[Available data]
========================================================================

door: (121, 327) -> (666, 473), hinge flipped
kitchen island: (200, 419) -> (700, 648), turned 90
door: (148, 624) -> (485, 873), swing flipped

========================================================================

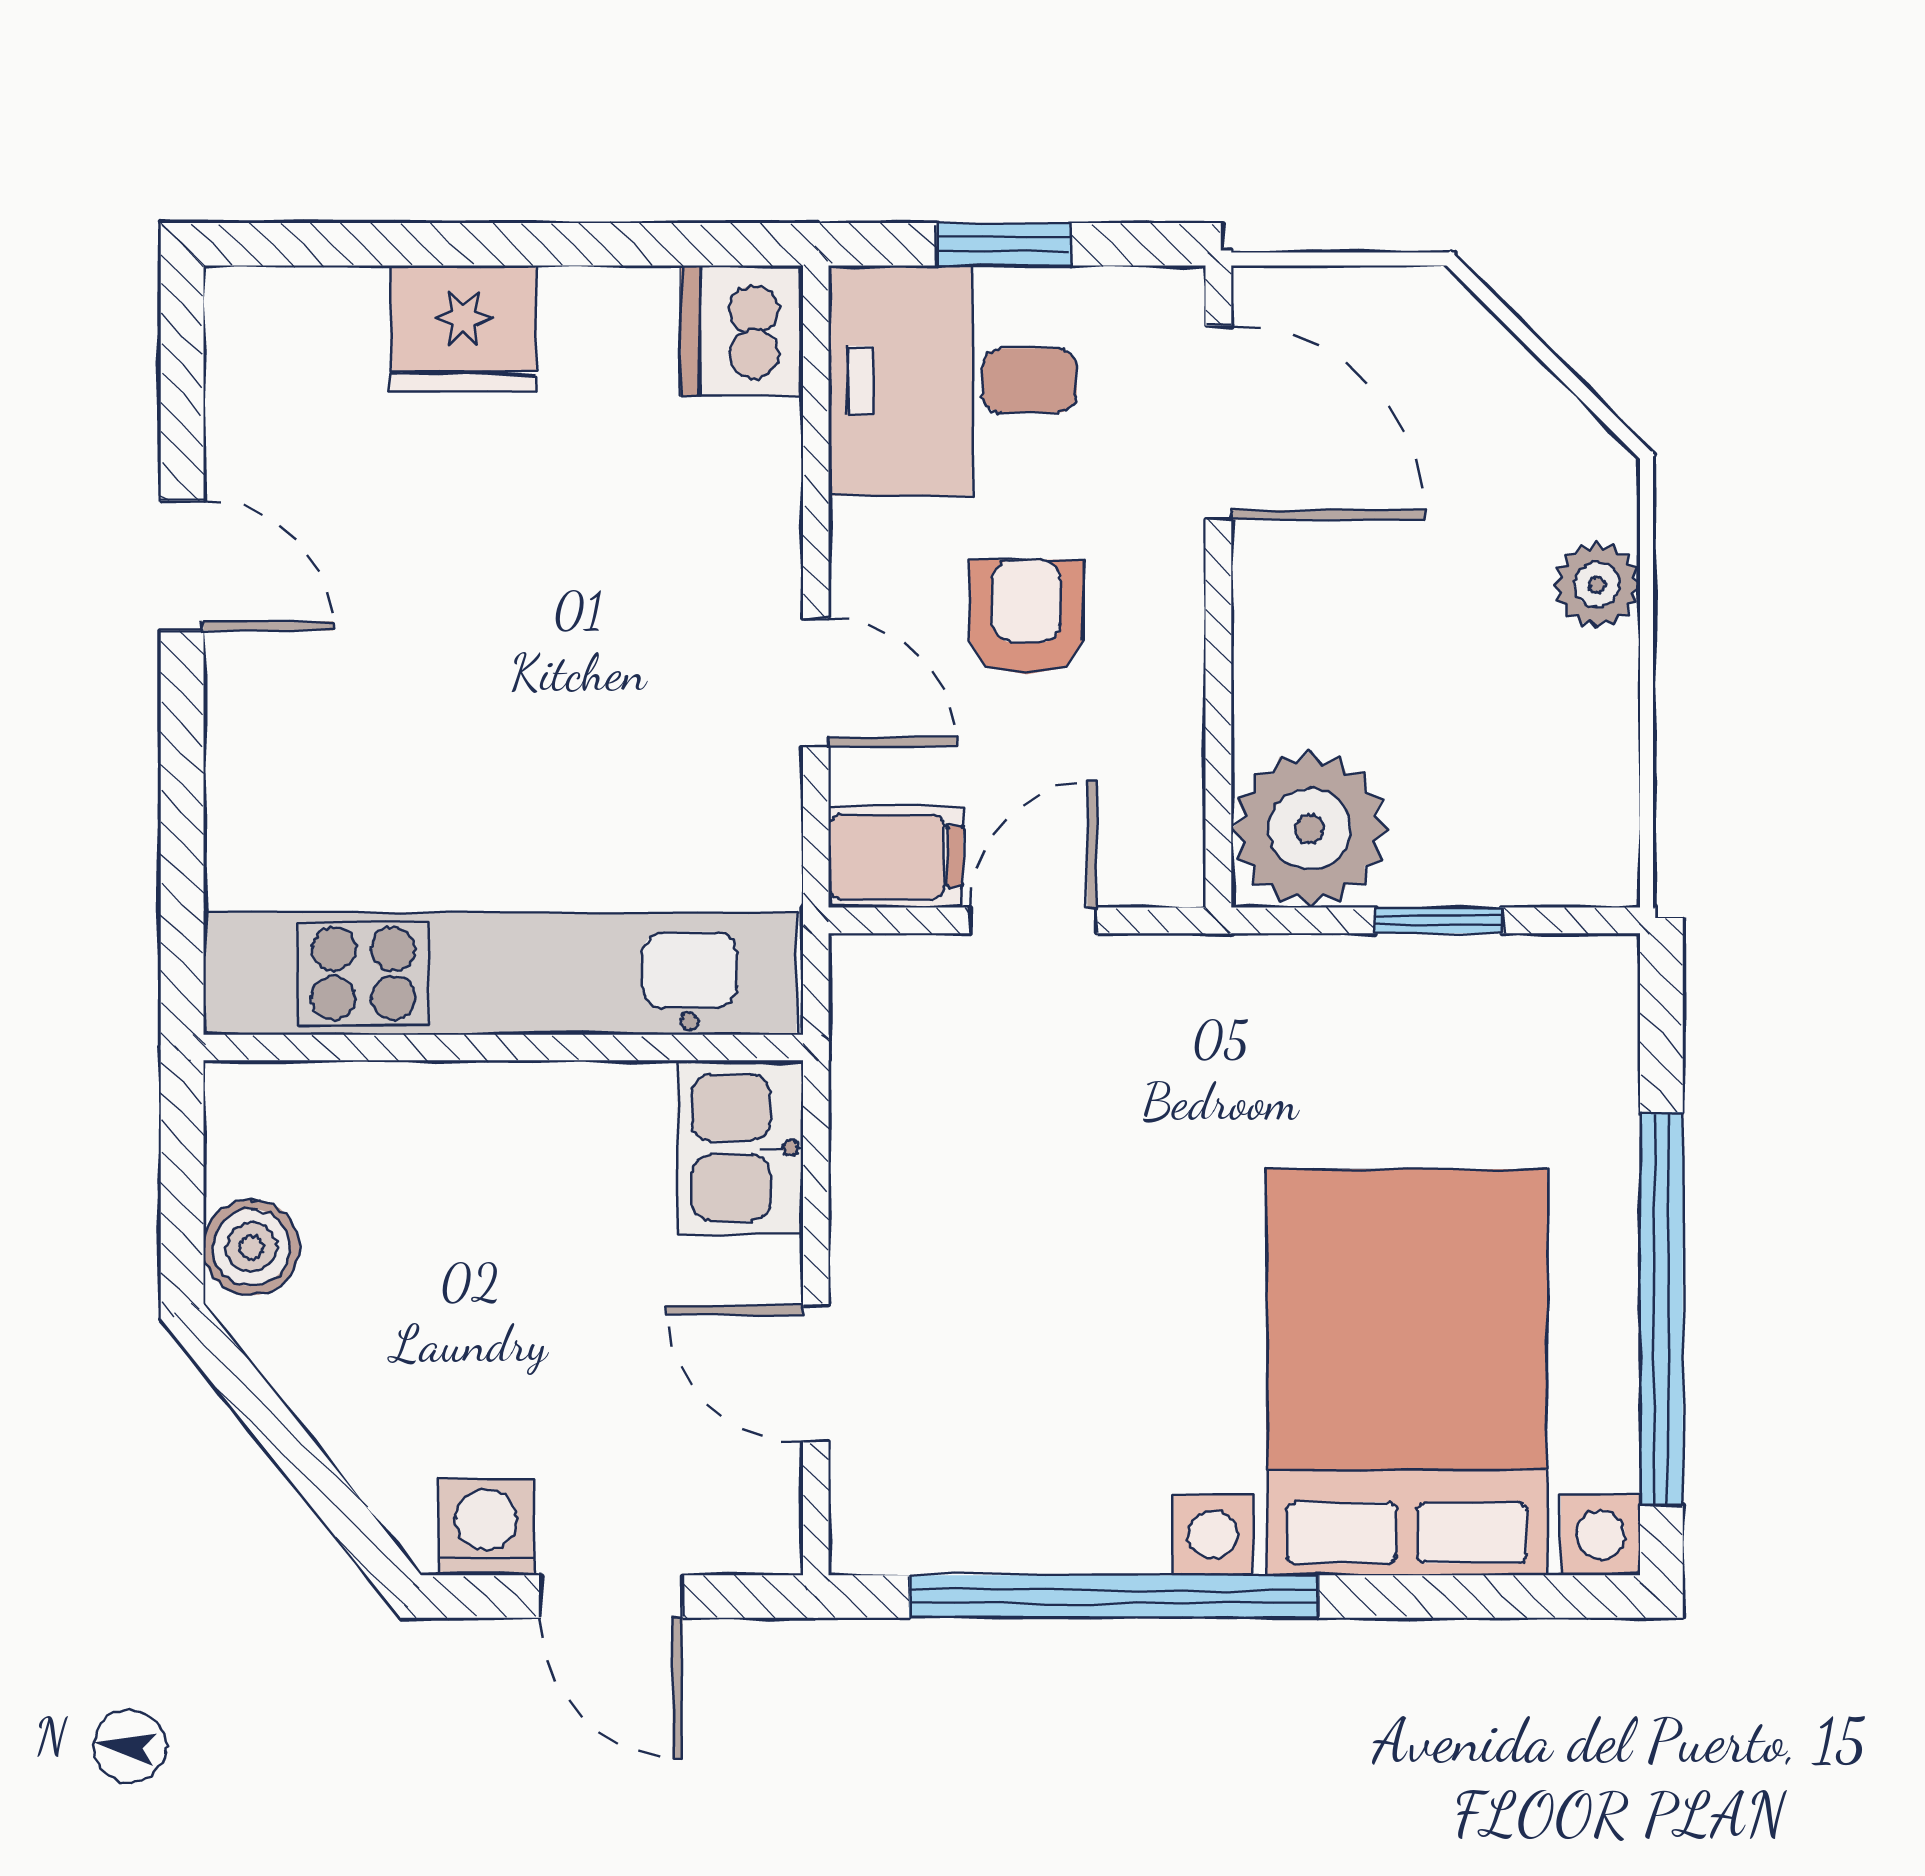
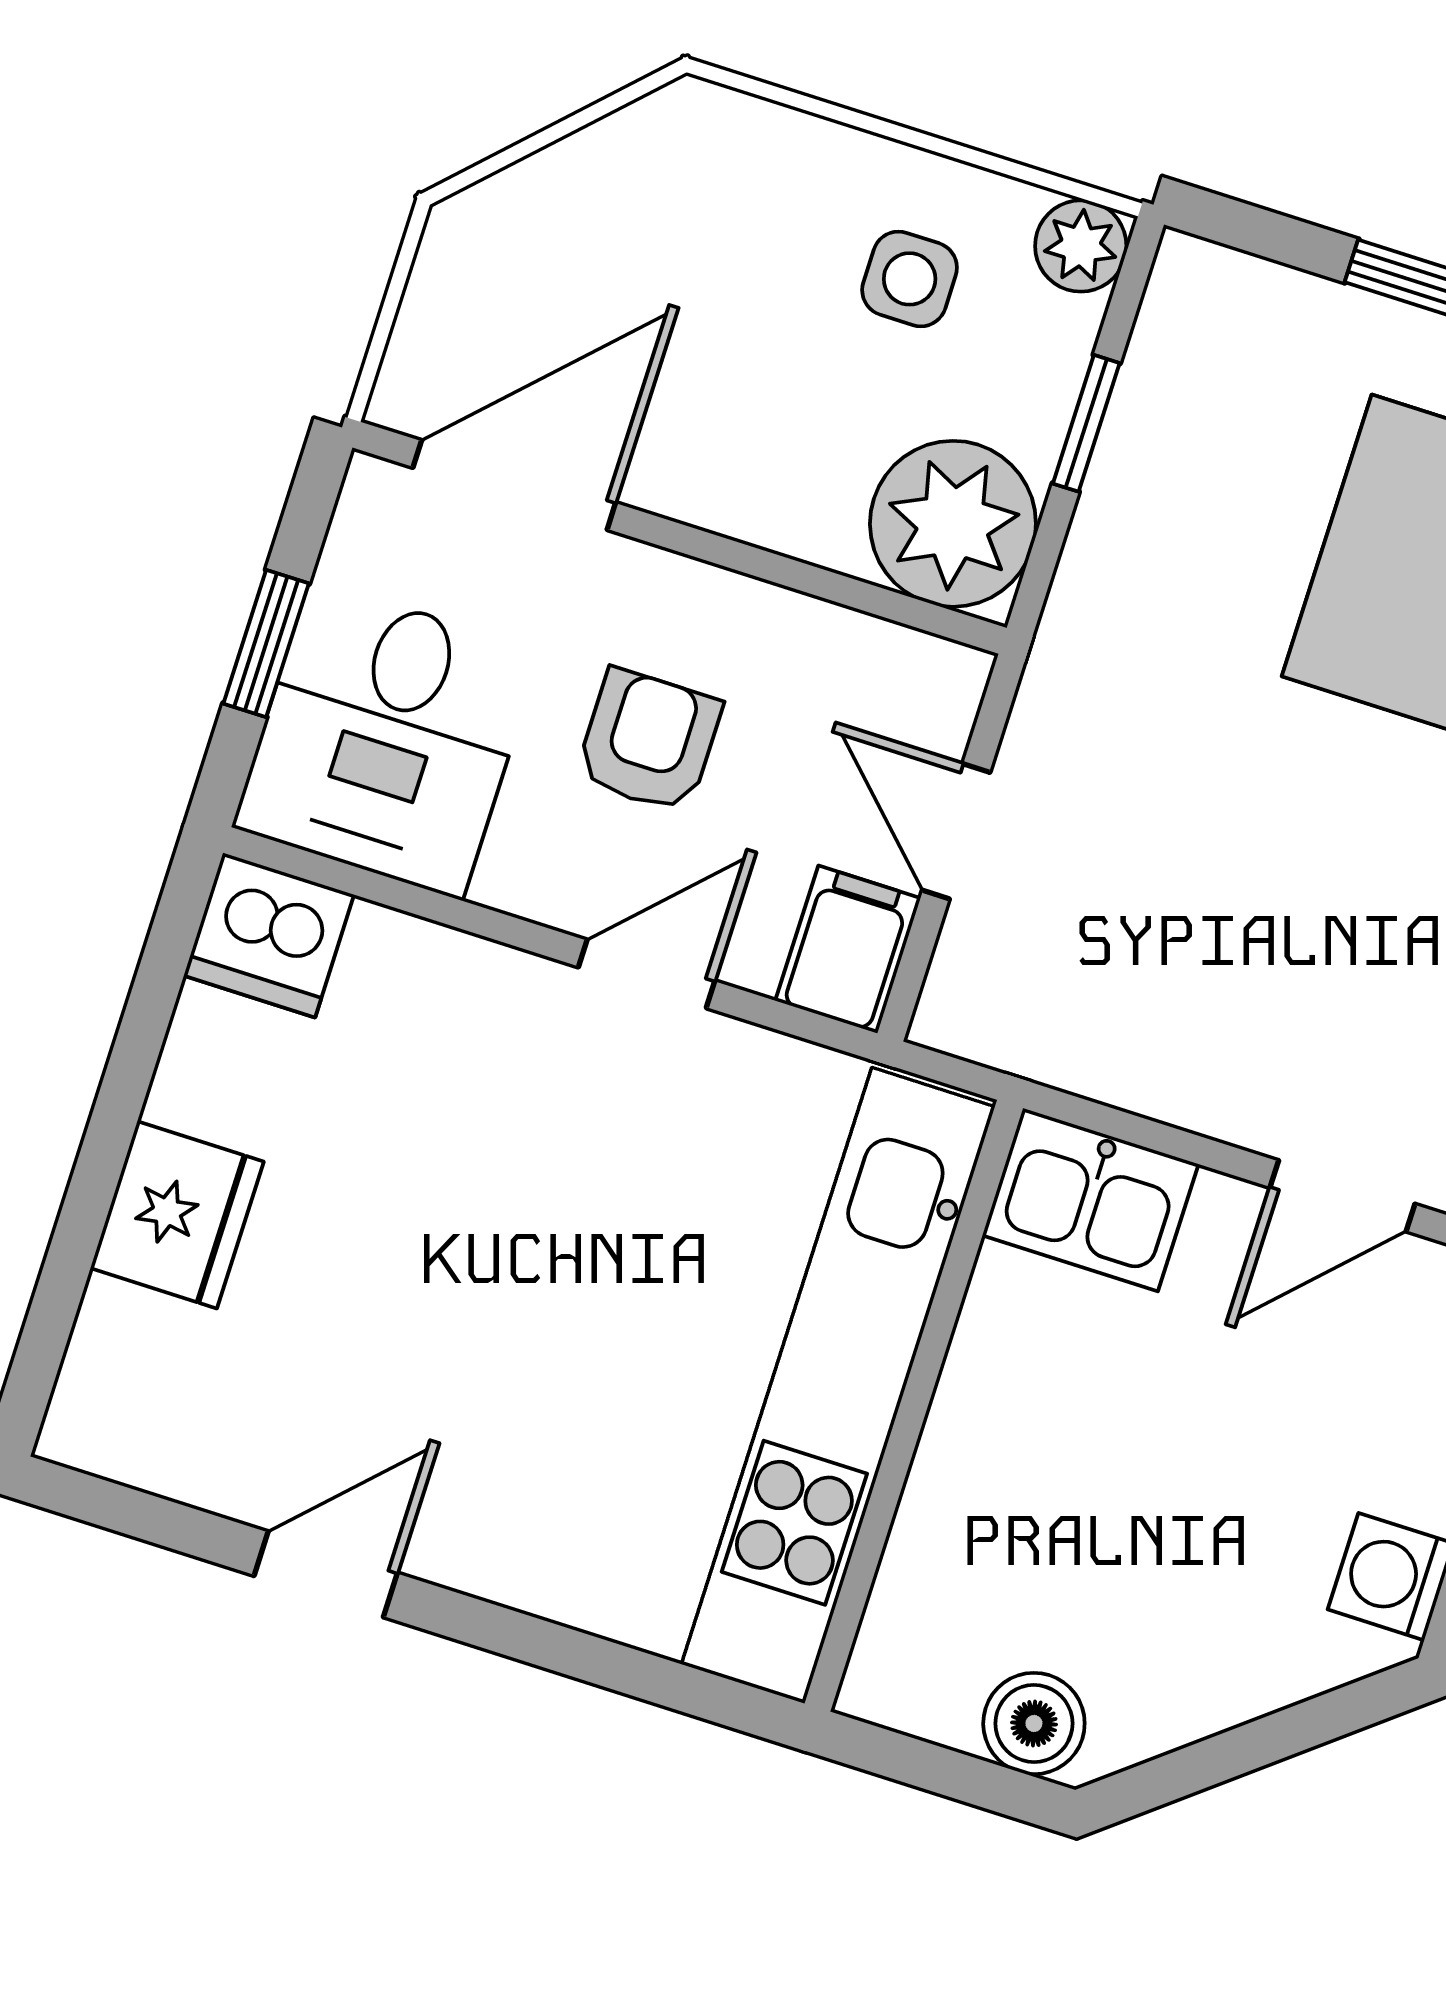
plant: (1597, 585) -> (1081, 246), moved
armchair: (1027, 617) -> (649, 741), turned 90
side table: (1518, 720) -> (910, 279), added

========================================================================

[What to produce]
Retype exactly, and only, the lines above from the one where "kitchen island: (200, 419)" occurs up to and including the one where "door: (148, 624) -> (485, 873), swing flipped" occurs.

[Response]
kitchen island: (200, 419) -> (700, 648), turned 90
door: (148, 624) -> (485, 873), swing flipped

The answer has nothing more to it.